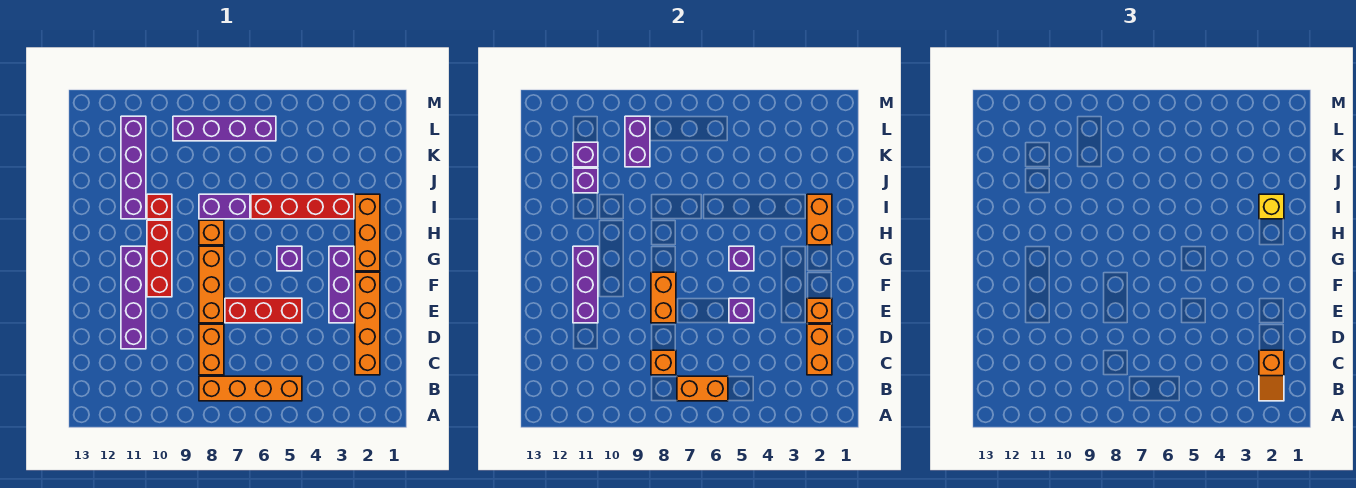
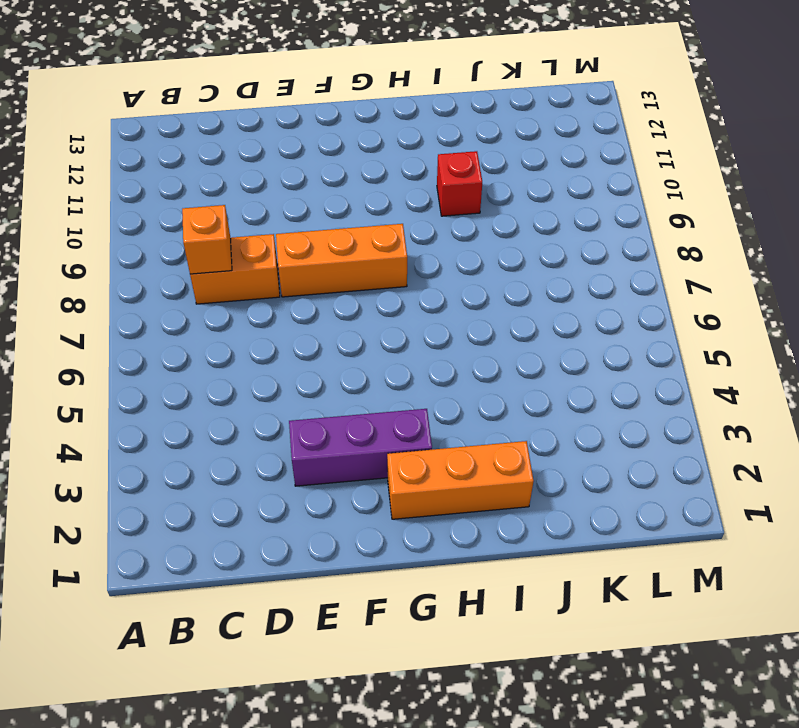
none -> orange brick B5:B8 level 1
none -> orange brick C2:F2 level 1
none -> purple brick D11:G11 level 1
none -> red brick E5:E7 level 1

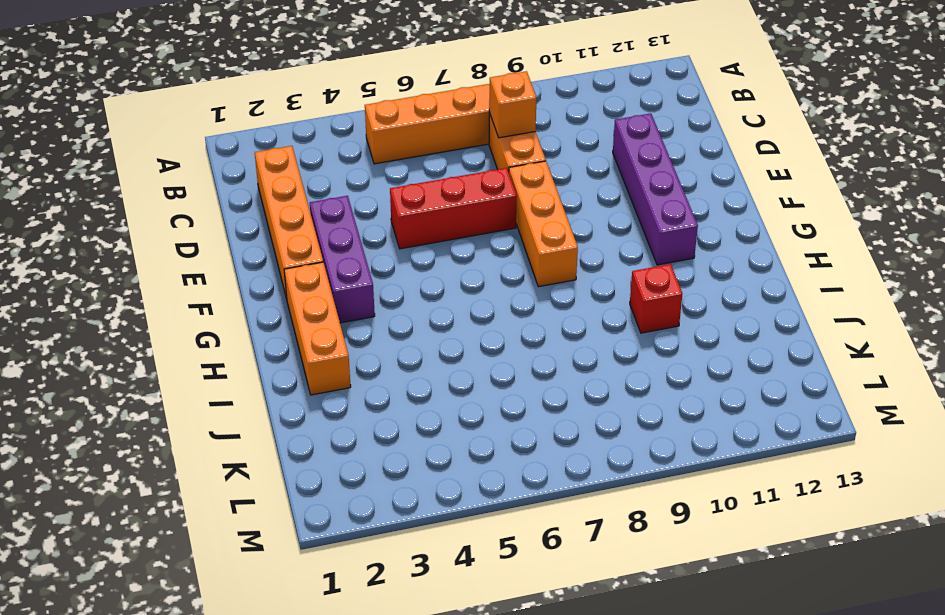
none -> red brick F10:H10 level 1
none -> purple brick G5 level 1
none -> orange brick H8 level 1
none -> red brick I3:I6 level 1

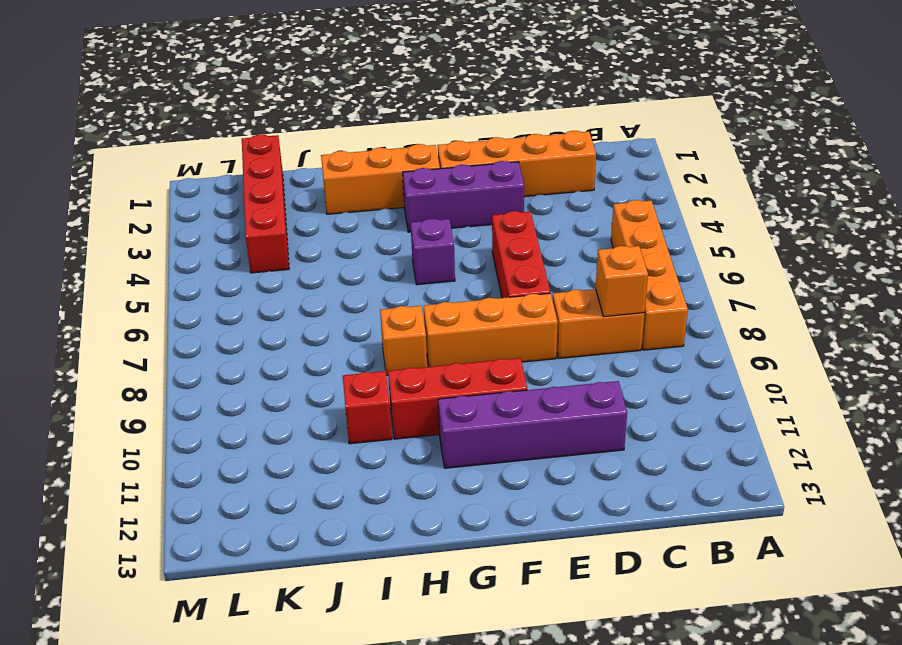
red brick K1:K4 level 1 -> red brick I3:I6 level 1
none -> purple brick I7:I8 level 1
none -> purple brick I11:L11 level 1
none -> purple brick L6:L9 level 1
none -> orange brick B6:B7 level 2

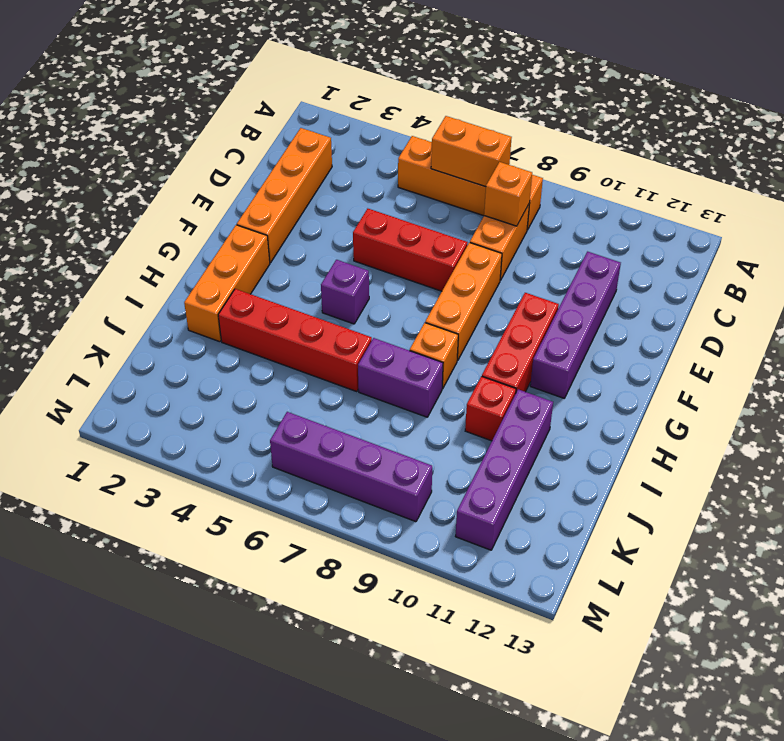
none -> purple brick E3:G3 level 1
none -> orange brick C2:D2 level 2
none -> orange brick E2 level 2
none -> purple brick E5 level 2

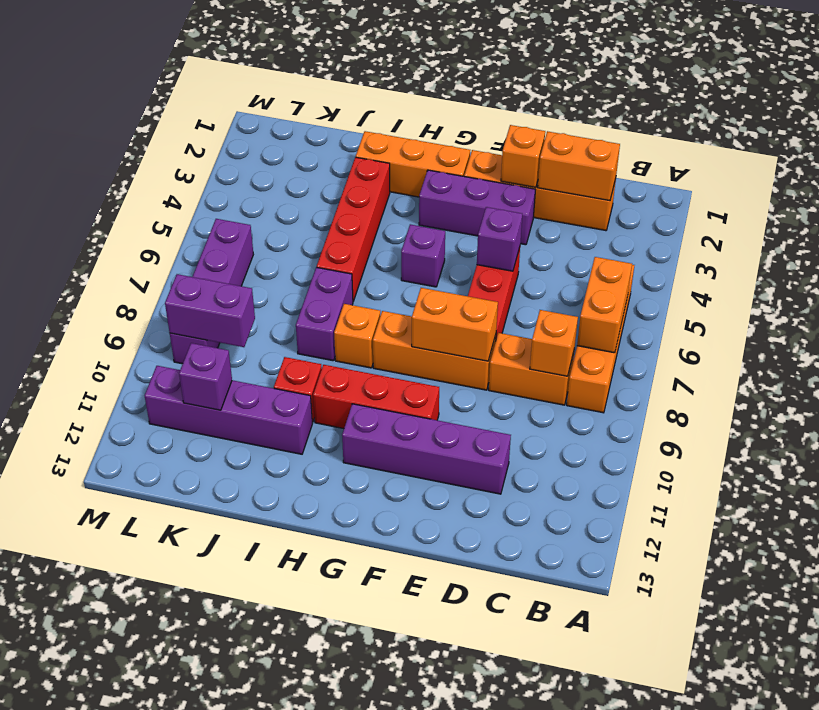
none -> purple brick E11:G11 level 2
none -> purple brick G5 level 2
none -> orange brick H2:I2 level 2
none -> purple brick J11 level 2

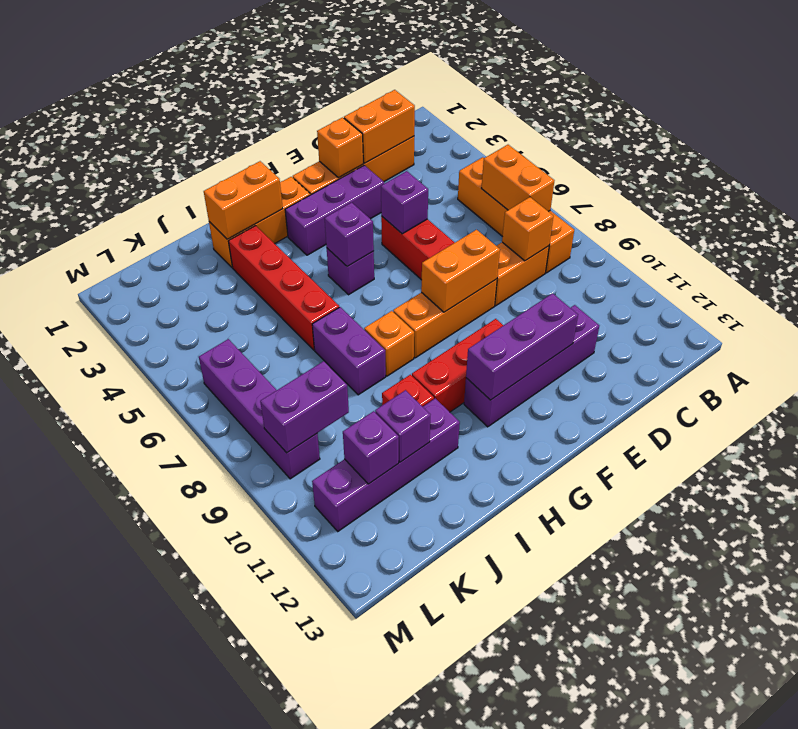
none -> orange slope B2:C2 level 3 top C
none -> yellow brick I2 level 3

* [AIM OF THE EXERCISE]
Give the entries again exactly, but skip every image.

* [EXERCISE OUTPUT]
none -> orange brick B5:B8 level 1
none -> orange brick C2:F2 level 1
none -> purple brick D11:G11 level 1
none -> red brick E5:E7 level 1

none -> red brick F10:H10 level 1
none -> purple brick G5 level 1
none -> orange brick H8 level 1
none -> red brick I3:I6 level 1

red brick K1:K4 level 1 -> red brick I3:I6 level 1
none -> purple brick I7:I8 level 1
none -> purple brick I11:L11 level 1
none -> purple brick L6:L9 level 1
none -> orange brick B6:B7 level 2

none -> purple brick E3:G3 level 1
none -> orange brick C2:D2 level 2
none -> orange brick E2 level 2
none -> purple brick E5 level 2

none -> purple brick E11:G11 level 2
none -> purple brick G5 level 2
none -> orange brick H2:I2 level 2
none -> purple brick J11 level 2

none -> orange slope B2:C2 level 3 top C
none -> yellow brick I2 level 3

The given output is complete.